● AIM OF THE TASK: Each line below from the one containing "Where the Kappe/grün" through the one containing "What was the Rakete/gelb" is to be given again exactly, and no line outside that span.

(Items listed in a dataset)
☆ ☆ ☆

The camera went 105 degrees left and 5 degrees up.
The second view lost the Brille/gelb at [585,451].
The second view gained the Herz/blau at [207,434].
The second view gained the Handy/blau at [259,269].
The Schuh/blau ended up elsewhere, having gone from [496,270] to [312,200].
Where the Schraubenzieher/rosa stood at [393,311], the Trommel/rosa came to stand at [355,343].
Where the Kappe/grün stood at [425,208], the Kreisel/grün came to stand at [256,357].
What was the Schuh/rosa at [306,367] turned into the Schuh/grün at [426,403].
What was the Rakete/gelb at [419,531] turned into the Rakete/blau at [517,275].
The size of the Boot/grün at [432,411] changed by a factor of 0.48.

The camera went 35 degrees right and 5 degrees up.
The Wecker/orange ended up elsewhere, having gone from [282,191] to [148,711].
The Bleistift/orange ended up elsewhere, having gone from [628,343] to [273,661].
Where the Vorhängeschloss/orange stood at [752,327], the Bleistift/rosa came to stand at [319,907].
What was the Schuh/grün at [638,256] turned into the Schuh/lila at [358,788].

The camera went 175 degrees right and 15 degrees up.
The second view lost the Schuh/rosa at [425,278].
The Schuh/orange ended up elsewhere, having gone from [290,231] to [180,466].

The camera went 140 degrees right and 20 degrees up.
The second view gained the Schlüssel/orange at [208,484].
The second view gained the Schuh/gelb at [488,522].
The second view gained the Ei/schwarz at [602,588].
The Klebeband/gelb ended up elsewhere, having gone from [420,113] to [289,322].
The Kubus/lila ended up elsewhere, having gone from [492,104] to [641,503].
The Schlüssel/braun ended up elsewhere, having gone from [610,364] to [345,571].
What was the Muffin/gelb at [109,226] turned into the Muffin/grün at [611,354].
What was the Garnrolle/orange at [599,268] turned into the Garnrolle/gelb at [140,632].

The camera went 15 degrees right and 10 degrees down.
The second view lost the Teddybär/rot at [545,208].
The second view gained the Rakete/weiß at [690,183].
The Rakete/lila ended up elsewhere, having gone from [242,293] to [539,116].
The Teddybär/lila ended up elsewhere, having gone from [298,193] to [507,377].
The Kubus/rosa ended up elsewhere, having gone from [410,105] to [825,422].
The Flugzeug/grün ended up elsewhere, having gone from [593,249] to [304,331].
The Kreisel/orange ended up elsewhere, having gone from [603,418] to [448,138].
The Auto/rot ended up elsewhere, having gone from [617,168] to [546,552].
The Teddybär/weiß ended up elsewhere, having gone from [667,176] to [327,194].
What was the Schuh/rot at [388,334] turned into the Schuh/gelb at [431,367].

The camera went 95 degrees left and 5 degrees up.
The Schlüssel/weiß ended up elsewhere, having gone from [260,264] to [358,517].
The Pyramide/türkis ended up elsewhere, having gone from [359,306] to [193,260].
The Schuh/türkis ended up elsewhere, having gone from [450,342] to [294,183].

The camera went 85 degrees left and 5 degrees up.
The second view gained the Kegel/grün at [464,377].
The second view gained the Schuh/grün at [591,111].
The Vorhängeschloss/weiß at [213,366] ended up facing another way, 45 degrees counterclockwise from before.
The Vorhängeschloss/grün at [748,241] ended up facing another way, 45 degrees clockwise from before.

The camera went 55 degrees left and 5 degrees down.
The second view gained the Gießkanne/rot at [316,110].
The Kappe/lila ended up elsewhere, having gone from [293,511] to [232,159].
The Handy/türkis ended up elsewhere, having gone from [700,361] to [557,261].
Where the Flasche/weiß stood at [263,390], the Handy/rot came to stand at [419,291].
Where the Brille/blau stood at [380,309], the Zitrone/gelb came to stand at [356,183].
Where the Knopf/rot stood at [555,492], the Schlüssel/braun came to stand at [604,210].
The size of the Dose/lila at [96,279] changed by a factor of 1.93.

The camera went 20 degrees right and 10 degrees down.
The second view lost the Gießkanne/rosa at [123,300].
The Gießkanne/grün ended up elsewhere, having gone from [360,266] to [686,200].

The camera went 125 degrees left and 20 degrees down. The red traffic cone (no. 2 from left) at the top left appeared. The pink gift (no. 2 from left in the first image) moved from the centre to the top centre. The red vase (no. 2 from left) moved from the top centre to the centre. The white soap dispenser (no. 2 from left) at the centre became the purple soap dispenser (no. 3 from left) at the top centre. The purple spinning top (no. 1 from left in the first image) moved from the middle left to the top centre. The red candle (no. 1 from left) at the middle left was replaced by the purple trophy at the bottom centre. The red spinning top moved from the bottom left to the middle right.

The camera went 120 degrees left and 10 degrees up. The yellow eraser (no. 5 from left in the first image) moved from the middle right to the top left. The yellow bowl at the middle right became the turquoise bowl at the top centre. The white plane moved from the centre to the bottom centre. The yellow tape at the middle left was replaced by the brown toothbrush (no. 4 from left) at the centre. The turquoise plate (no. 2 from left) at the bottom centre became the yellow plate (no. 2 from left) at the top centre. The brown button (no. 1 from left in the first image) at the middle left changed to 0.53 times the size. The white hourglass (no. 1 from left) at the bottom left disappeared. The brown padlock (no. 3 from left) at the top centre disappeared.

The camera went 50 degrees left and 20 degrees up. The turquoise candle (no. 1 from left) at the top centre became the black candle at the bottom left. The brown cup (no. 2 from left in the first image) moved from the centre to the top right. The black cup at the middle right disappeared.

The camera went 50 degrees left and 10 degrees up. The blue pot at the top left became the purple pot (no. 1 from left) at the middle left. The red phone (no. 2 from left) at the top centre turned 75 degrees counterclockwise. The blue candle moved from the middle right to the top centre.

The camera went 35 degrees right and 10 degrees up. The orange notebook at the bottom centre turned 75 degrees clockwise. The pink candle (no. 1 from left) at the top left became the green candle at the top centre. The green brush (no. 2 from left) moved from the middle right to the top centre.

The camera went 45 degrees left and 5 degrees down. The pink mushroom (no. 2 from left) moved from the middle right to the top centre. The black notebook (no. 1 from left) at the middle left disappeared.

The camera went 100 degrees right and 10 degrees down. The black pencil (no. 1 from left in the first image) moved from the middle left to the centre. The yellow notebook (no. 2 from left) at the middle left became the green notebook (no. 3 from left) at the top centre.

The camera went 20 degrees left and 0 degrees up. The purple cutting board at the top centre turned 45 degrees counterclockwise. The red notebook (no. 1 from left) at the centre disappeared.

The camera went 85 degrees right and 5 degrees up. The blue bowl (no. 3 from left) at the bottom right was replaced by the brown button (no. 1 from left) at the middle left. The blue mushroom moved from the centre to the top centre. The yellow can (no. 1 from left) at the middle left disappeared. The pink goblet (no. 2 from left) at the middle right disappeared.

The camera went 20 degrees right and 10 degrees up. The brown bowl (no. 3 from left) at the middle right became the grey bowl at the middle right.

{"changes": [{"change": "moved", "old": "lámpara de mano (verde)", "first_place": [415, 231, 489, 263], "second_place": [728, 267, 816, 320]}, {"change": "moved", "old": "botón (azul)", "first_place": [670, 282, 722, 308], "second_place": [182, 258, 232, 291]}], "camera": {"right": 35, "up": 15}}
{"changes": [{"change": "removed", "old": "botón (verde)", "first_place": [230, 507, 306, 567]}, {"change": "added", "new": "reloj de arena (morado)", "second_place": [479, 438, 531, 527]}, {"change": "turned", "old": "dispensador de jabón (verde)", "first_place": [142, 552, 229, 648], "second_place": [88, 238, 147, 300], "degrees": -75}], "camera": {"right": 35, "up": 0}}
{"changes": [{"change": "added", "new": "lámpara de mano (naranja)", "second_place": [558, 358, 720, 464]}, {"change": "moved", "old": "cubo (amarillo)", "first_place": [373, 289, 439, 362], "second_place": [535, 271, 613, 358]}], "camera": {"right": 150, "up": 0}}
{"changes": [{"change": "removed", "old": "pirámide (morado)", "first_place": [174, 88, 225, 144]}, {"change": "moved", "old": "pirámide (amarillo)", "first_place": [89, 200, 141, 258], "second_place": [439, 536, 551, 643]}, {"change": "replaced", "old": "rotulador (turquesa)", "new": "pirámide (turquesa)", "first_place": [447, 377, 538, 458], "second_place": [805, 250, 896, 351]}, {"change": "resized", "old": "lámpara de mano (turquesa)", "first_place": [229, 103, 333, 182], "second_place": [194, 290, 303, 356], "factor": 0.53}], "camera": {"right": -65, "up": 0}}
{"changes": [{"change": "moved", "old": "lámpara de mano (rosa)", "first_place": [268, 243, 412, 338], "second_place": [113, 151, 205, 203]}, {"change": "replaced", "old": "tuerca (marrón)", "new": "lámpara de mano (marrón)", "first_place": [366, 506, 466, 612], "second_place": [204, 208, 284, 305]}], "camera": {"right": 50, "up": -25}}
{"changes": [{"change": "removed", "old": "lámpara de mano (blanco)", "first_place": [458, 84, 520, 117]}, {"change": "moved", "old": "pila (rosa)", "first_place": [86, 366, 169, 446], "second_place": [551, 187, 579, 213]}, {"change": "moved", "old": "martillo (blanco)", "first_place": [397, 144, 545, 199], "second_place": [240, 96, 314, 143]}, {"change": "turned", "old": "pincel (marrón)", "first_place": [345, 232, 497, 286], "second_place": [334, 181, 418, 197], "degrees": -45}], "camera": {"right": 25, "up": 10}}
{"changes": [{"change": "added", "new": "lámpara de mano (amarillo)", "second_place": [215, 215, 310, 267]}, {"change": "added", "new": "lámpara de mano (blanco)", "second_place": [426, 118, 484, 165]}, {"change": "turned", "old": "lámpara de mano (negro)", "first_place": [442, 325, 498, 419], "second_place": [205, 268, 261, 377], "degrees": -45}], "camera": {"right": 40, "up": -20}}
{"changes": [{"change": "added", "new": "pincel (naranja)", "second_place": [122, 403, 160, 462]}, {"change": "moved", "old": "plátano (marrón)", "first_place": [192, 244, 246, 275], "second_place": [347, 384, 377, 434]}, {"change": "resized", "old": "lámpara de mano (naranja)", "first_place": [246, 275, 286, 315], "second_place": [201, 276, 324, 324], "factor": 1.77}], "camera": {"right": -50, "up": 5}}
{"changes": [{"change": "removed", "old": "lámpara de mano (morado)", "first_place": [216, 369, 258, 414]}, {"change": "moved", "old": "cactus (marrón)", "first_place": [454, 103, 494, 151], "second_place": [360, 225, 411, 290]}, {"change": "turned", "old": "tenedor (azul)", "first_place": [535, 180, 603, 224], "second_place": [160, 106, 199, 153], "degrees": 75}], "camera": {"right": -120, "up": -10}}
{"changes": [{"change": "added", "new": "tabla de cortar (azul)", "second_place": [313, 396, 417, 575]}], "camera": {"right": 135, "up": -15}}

☆ ☆ ☆

● EXERCISE ANSWER:
Where the Kappe/grün stood at [425,208], the Kreisel/grün came to stand at [256,357].
What was the Schuh/rosa at [306,367] turned into the Schuh/grün at [426,403].
What was the Rakete/gelb at [419,531] turned into the Rakete/blau at [517,275].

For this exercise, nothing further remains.